> **TASK TO COMPLETE**
In your copy of the entries below, keep every word exactly and leave out all images.

Records excerpted from a collection:

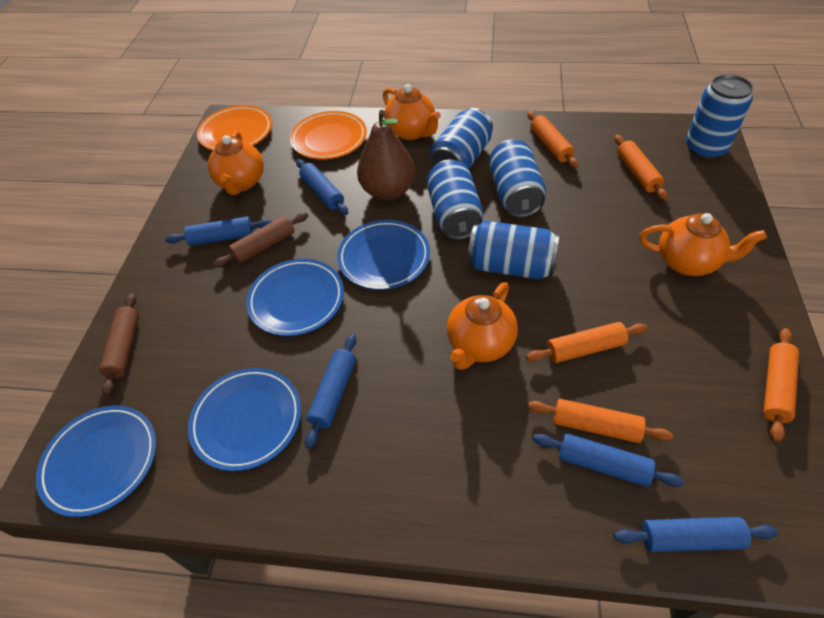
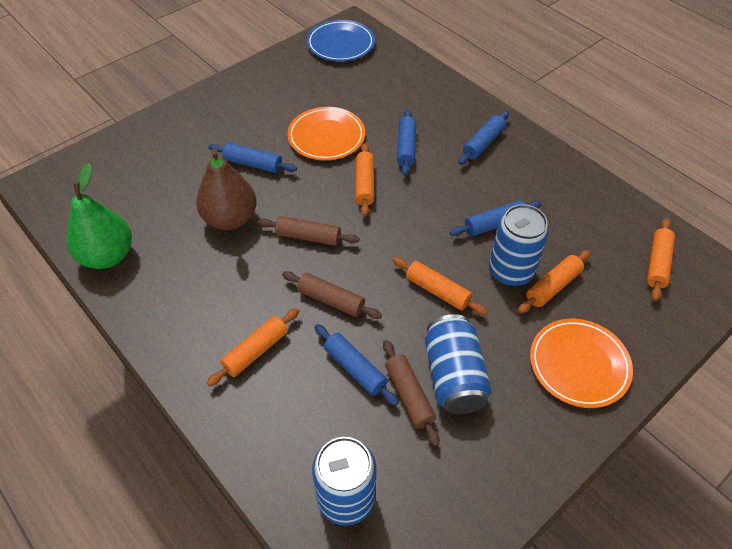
blue can: 5 -> 3
blue plate: 4 -> 1
brown rolling pin: 2 -> 3
green pear: 0 -> 1
orange teapot: 4 -> 0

> **TASK SOLUTION**
blue can: 5 -> 3
blue plate: 4 -> 1
brown rolling pin: 2 -> 3
green pear: 0 -> 1
orange teapot: 4 -> 0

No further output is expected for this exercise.